Pick out and copy every line below that has the word "white".

--- --- ---

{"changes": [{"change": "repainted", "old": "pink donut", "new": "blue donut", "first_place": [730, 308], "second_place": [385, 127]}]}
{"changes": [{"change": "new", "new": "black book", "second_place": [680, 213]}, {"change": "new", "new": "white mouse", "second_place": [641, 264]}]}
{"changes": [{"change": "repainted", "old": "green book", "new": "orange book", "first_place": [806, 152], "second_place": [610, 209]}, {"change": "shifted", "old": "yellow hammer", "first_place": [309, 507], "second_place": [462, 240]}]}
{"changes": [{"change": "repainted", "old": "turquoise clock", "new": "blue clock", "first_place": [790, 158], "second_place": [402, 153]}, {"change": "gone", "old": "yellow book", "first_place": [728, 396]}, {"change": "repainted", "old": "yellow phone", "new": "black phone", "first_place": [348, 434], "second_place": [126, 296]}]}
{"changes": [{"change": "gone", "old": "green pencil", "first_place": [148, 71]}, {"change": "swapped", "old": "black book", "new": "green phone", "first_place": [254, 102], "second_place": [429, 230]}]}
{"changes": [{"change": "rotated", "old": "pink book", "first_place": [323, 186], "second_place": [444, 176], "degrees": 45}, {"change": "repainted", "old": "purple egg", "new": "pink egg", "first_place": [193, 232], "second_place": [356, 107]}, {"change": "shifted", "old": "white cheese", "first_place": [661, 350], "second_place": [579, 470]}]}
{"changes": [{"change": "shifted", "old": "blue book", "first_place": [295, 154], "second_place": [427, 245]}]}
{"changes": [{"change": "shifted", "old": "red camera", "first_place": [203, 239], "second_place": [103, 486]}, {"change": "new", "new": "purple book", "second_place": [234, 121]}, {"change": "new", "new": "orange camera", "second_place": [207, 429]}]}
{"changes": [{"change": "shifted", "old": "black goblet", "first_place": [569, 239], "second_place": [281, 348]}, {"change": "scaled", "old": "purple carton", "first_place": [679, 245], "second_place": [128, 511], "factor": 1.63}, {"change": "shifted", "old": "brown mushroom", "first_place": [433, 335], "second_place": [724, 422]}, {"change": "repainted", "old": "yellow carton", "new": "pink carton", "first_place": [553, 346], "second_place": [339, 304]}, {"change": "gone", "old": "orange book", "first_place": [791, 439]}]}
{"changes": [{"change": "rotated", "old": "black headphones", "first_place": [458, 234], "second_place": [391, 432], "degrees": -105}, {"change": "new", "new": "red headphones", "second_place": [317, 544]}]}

--- --- ---

▶ [REPLY]:
{"changes": [{"change": "new", "new": "black book", "second_place": [680, 213]}, {"change": "new", "new": "white mouse", "second_place": [641, 264]}]}
{"changes": [{"change": "rotated", "old": "pink book", "first_place": [323, 186], "second_place": [444, 176], "degrees": 45}, {"change": "repainted", "old": "purple egg", "new": "pink egg", "first_place": [193, 232], "second_place": [356, 107]}, {"change": "shifted", "old": "white cheese", "first_place": [661, 350], "second_place": [579, 470]}]}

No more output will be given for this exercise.